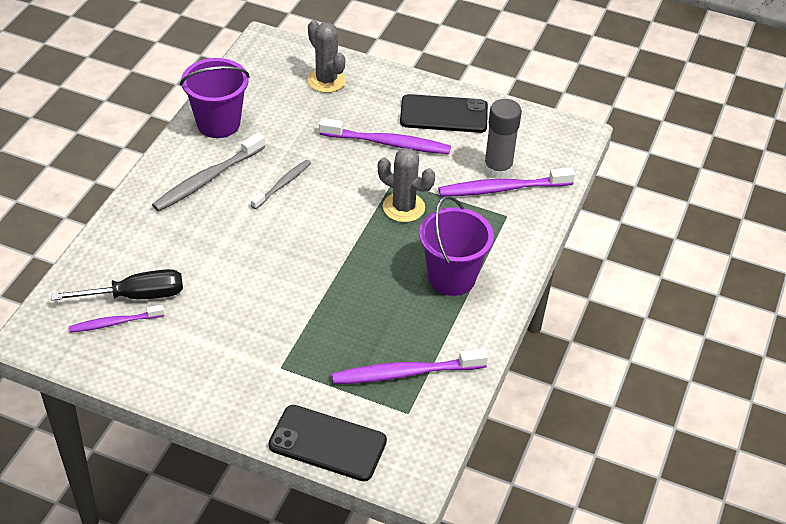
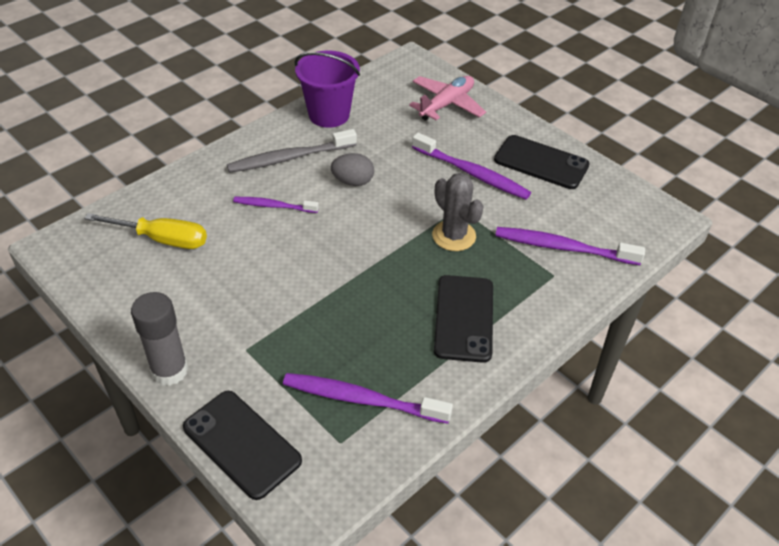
camera: 25 degrees right, 0 degrees up
(115, 323) = (128, 257): purple toothbrush -> purple toothbrush (274, 206)
(137, 296) = (163, 239): black screwdriver -> yellow screwdriver
(283, 184) = (353, 182): grey toothbrush -> grey egg
(326, 80) = (446, 104): grey cactus -> pink plane
(451, 277) = (464, 318): purple bucket -> black phone
(497, 169) = (568, 228): grey glue stick -> grey glue stick (169, 370)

※

**Task:**
With the line containing "(137, 296) = (163, 239): black" as the start and the last line of the listing as the end, restate that stretch word for word and nothing else.

**Response below:**
(137, 296) = (163, 239): black screwdriver -> yellow screwdriver
(283, 184) = (353, 182): grey toothbrush -> grey egg
(326, 80) = (446, 104): grey cactus -> pink plane
(451, 277) = (464, 318): purple bucket -> black phone
(497, 169) = (568, 228): grey glue stick -> grey glue stick (169, 370)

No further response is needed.